* EXTRACTED INFORMATION
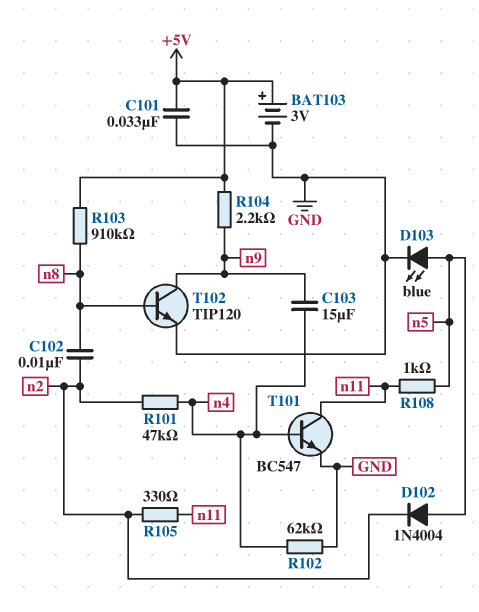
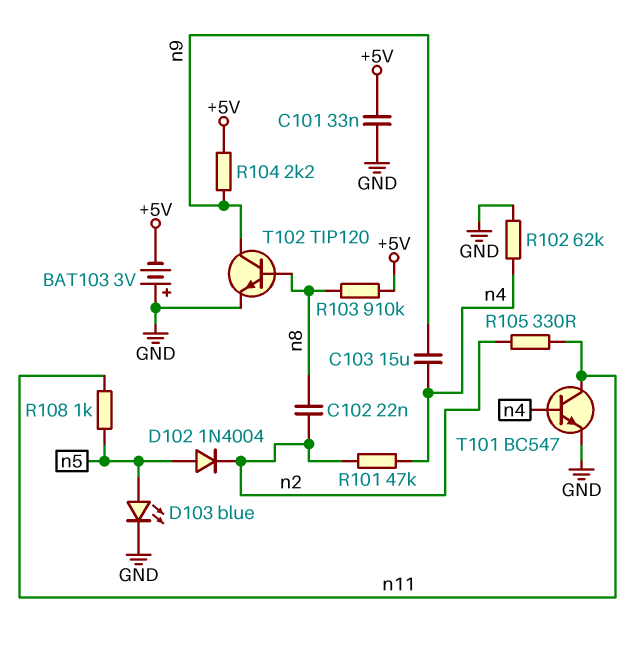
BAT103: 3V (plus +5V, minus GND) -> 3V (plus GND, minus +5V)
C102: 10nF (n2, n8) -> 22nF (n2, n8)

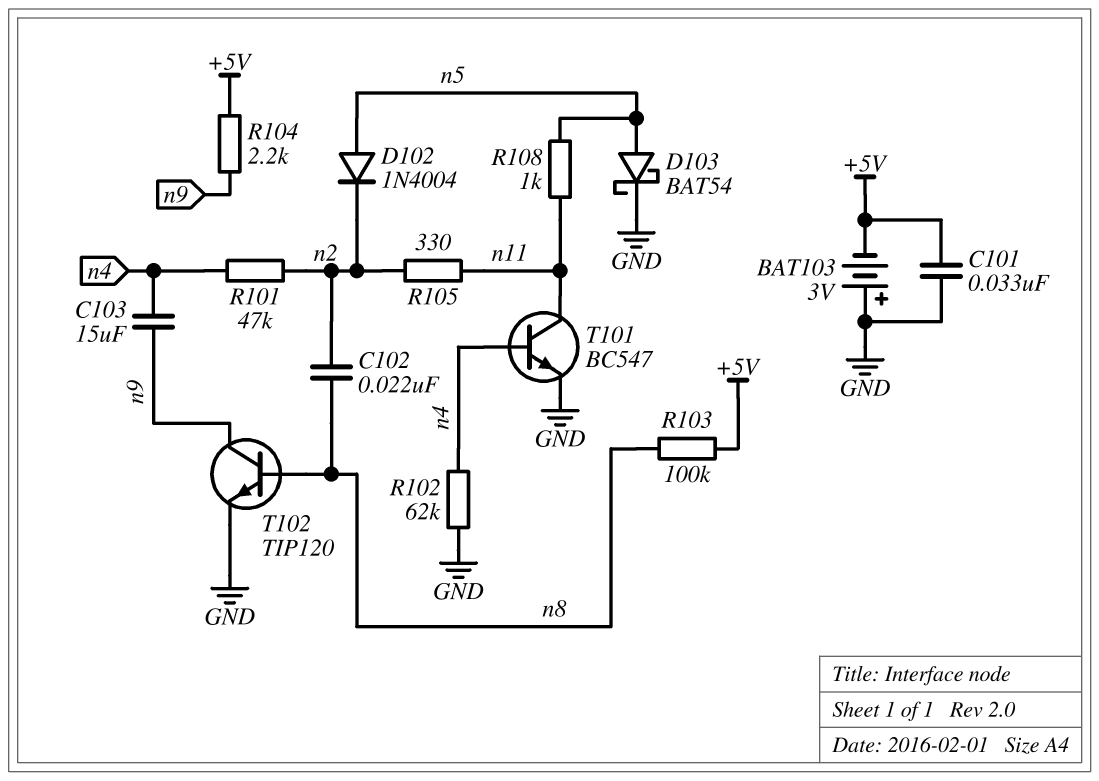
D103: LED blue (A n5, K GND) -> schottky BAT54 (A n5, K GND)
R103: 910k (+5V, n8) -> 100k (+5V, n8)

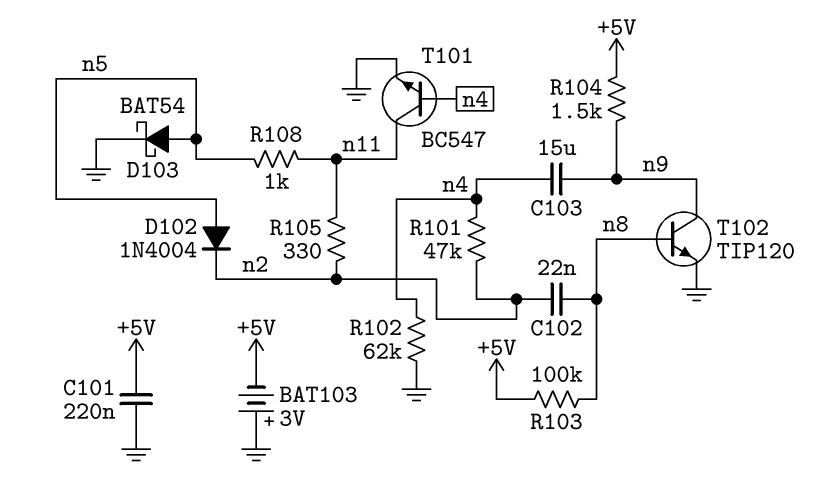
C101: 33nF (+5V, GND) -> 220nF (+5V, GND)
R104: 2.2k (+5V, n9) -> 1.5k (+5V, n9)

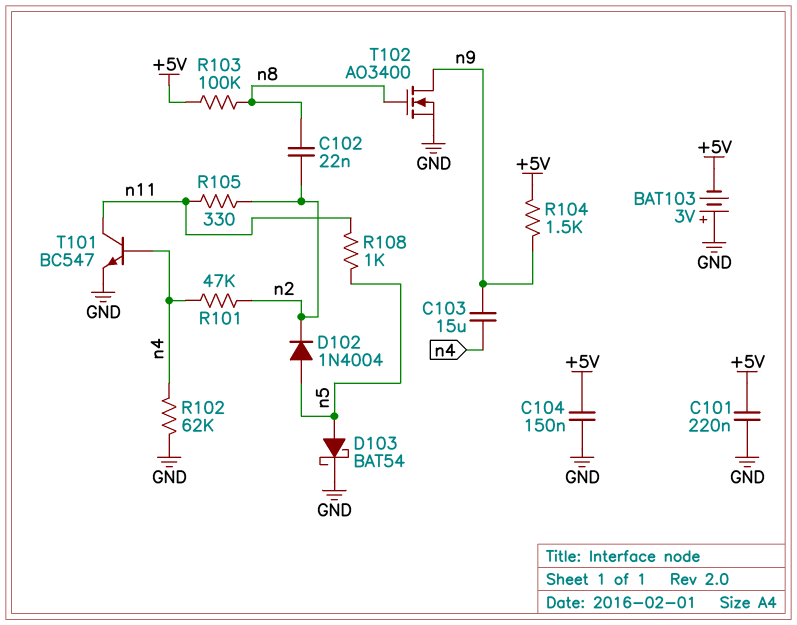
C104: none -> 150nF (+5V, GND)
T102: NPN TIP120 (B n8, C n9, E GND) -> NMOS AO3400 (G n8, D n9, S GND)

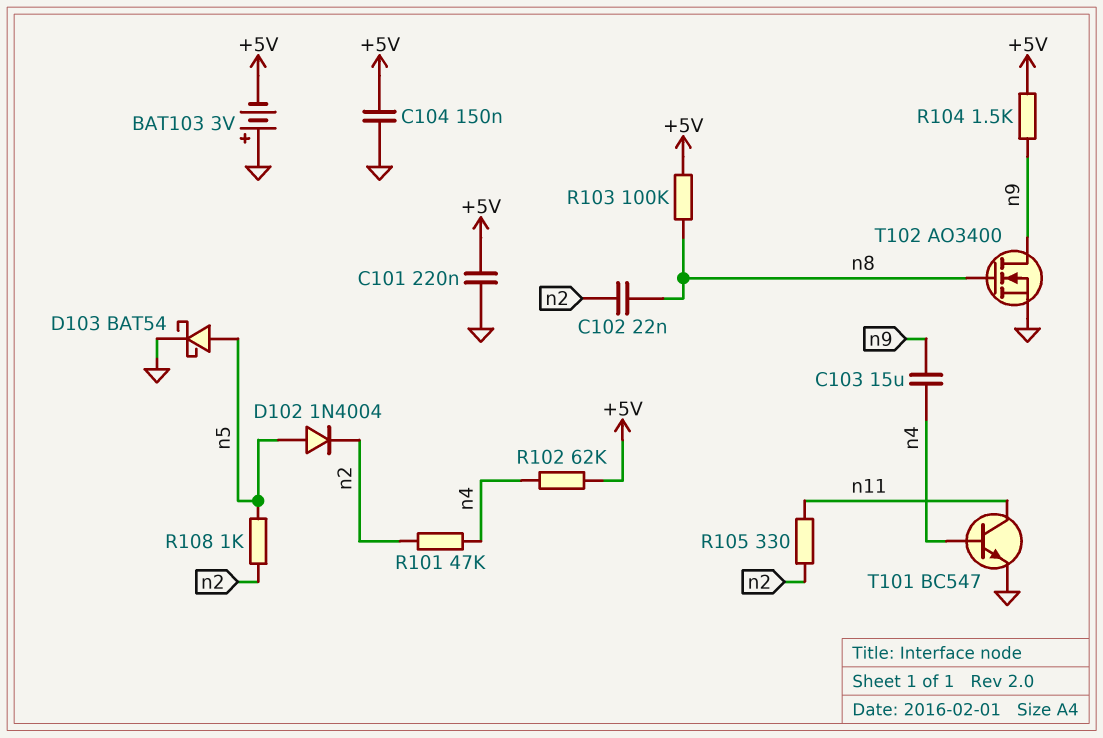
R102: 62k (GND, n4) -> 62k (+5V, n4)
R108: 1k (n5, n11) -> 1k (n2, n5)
==
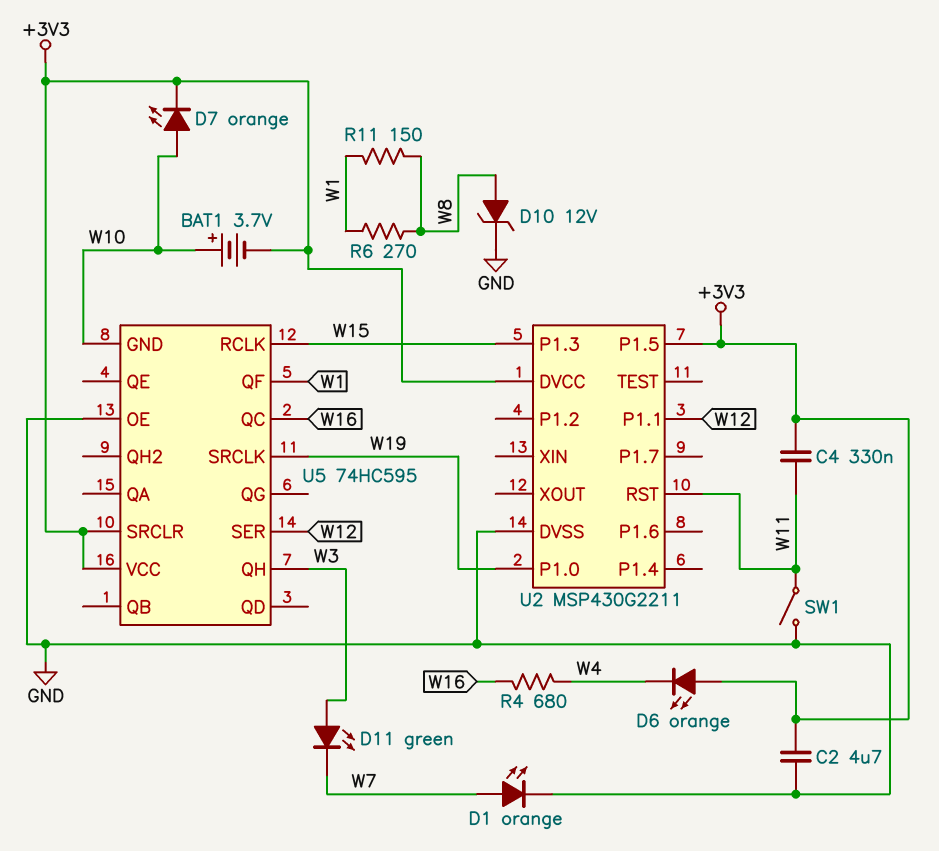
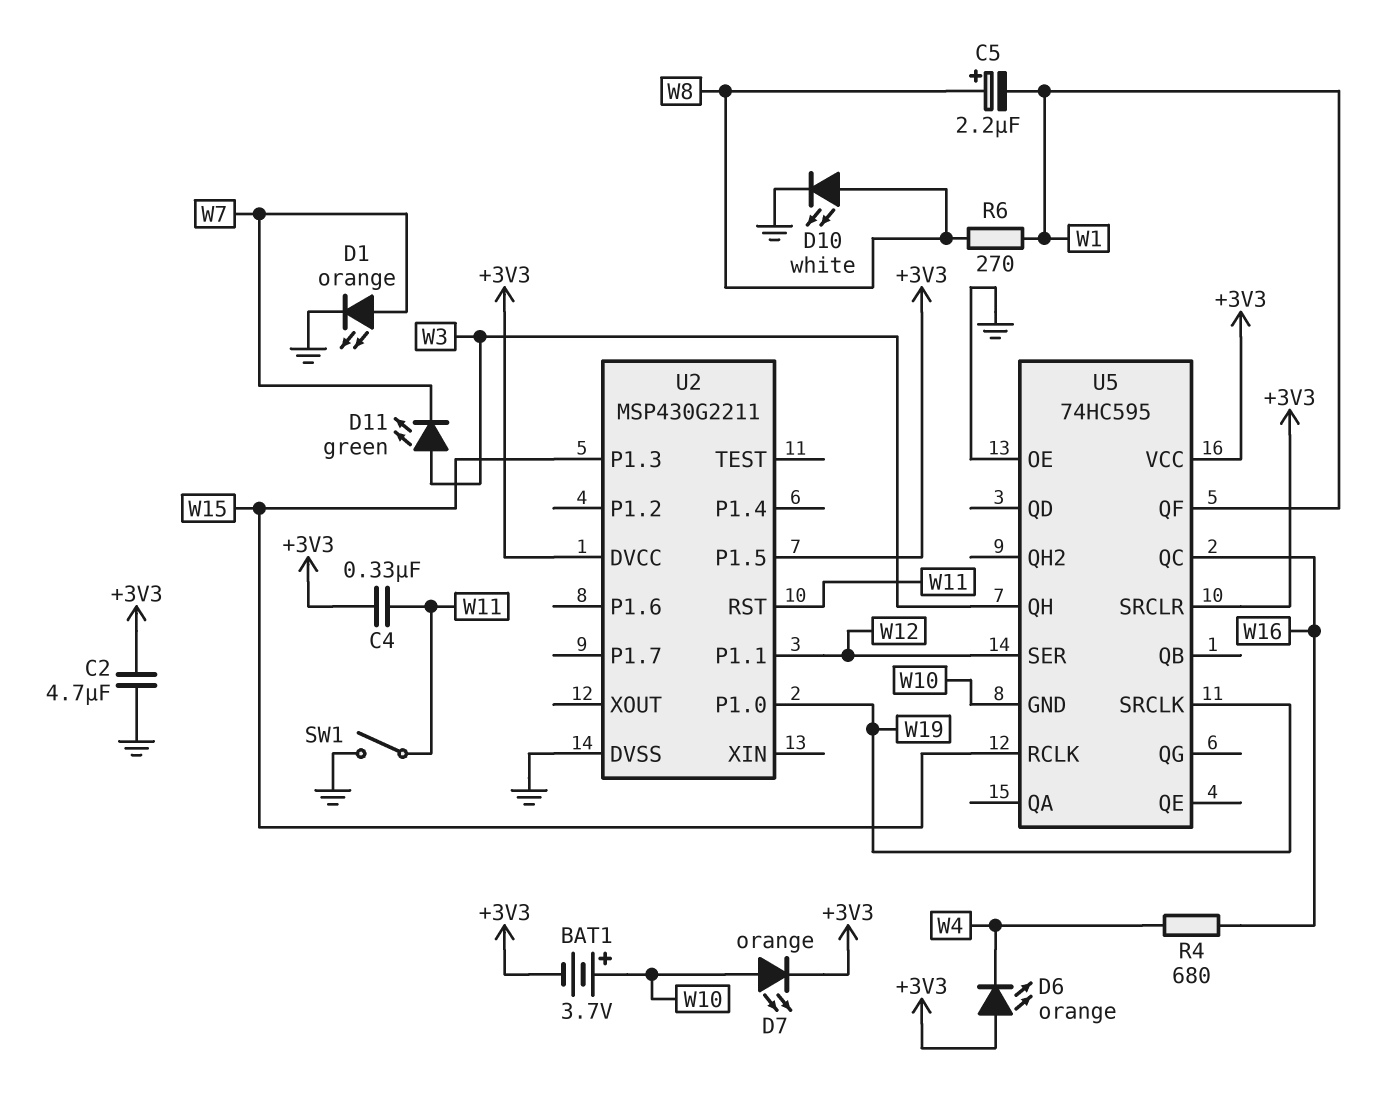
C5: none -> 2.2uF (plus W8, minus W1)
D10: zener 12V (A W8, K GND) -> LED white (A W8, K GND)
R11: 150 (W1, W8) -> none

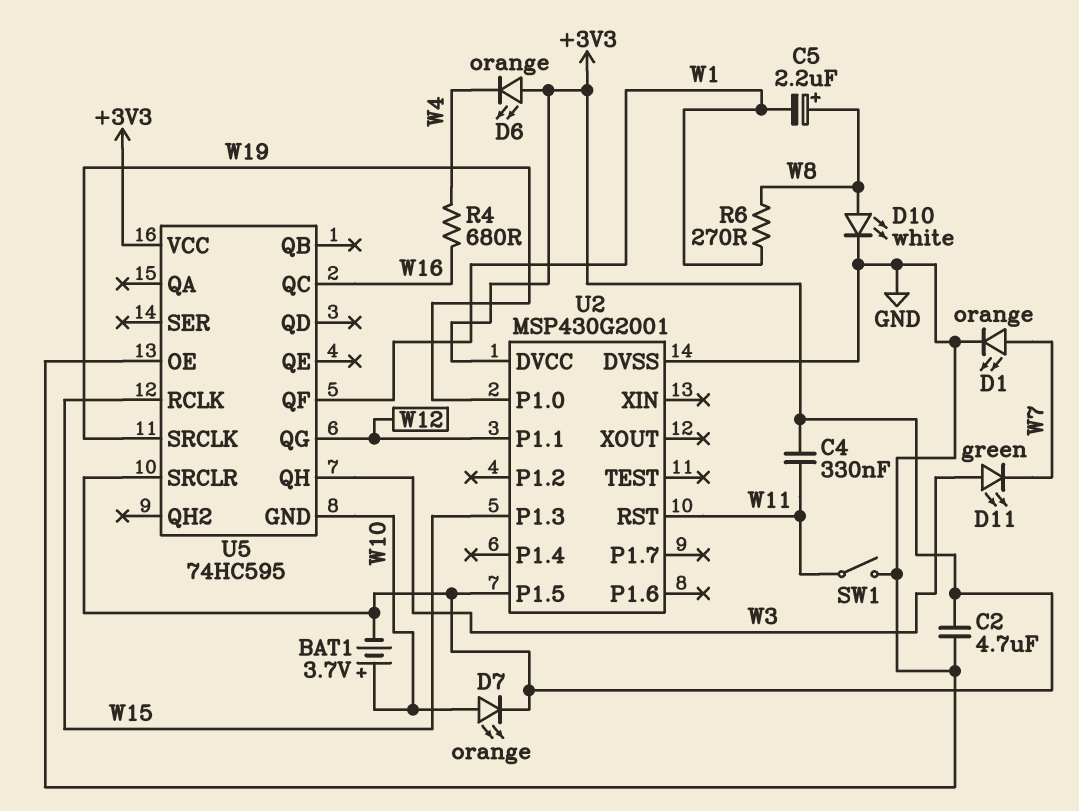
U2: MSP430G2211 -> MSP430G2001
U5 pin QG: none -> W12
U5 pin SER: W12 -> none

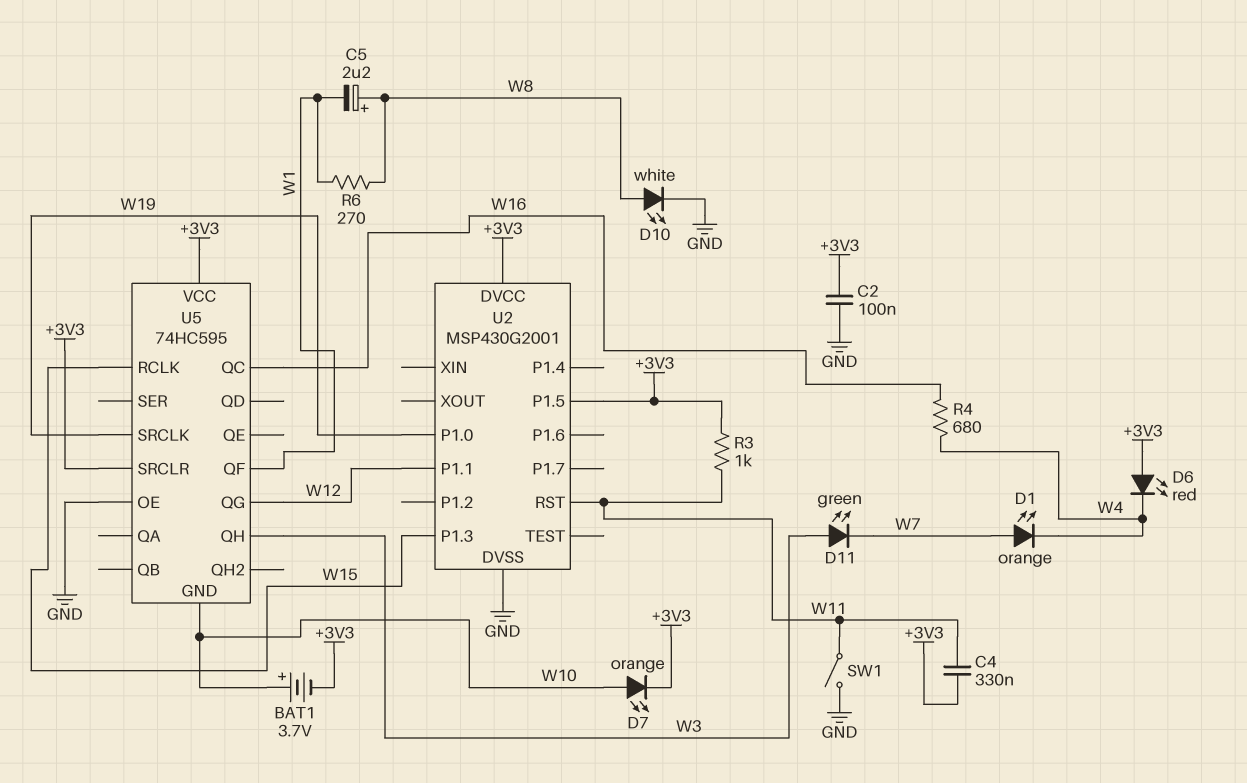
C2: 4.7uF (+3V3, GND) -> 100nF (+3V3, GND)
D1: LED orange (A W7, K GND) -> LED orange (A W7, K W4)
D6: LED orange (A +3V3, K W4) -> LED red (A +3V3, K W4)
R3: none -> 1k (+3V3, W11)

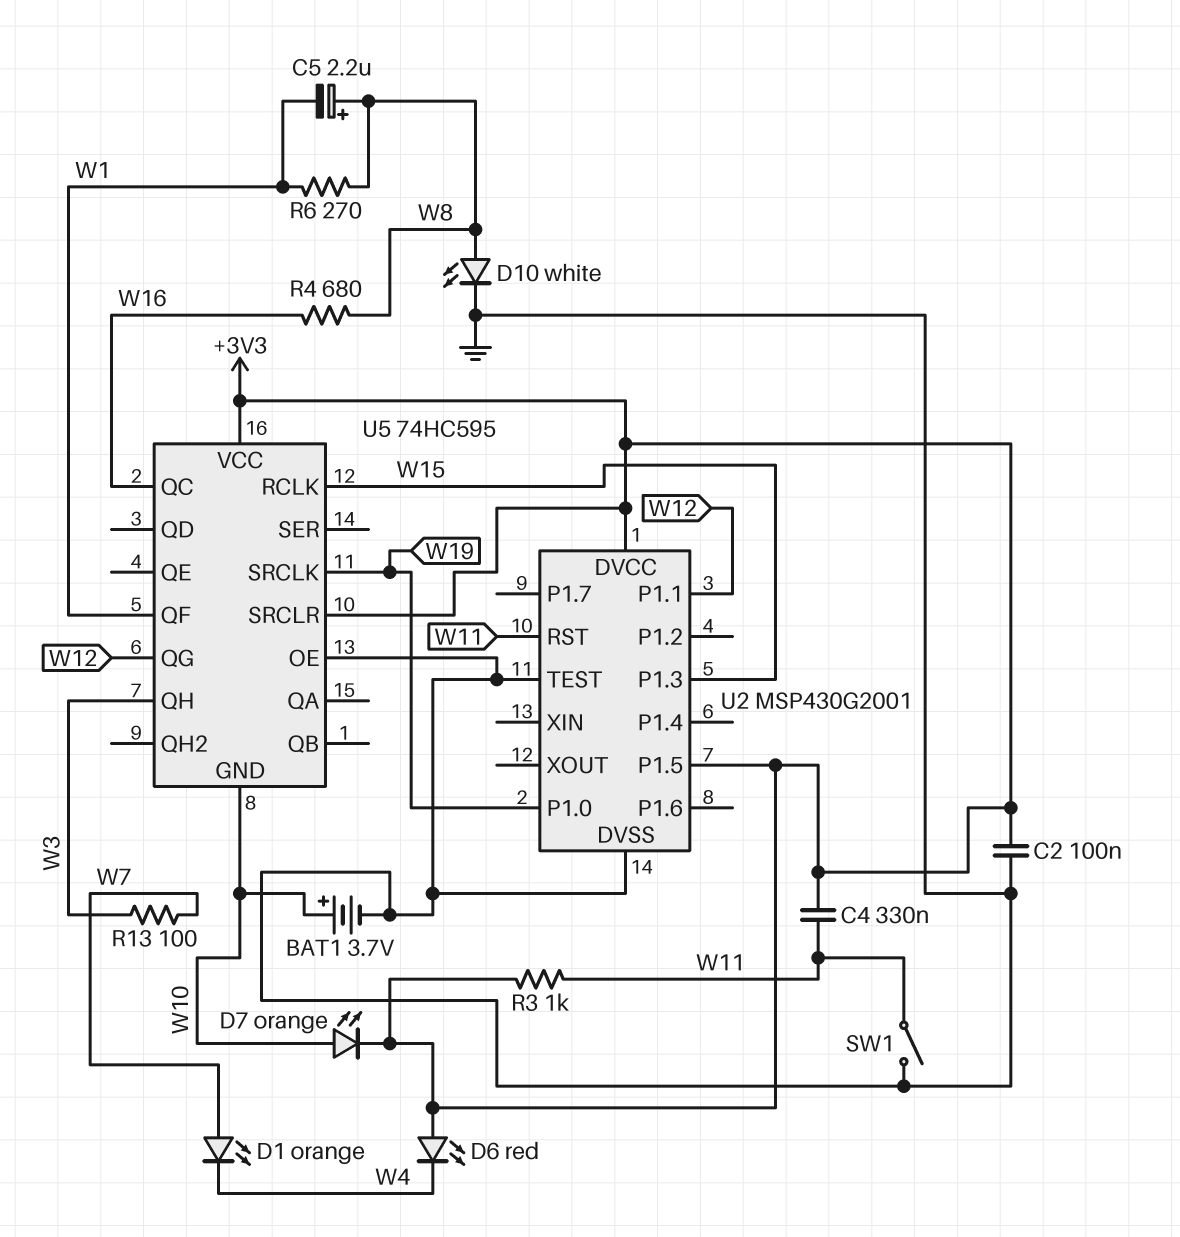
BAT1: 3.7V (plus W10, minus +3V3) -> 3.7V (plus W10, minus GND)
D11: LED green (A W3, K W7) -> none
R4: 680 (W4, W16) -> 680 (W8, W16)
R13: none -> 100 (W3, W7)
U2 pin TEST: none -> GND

* PROBLEM TO SOLVE
In the data above, retype exactly and only the lines between the one holding "R4: 680 (W4, W16) -> 680 (W8, W16)" and the one holding "U2 pin TEST: none -> GND", inclusive.

* REPLY
R4: 680 (W4, W16) -> 680 (W8, W16)
R13: none -> 100 (W3, W7)
U2 pin TEST: none -> GND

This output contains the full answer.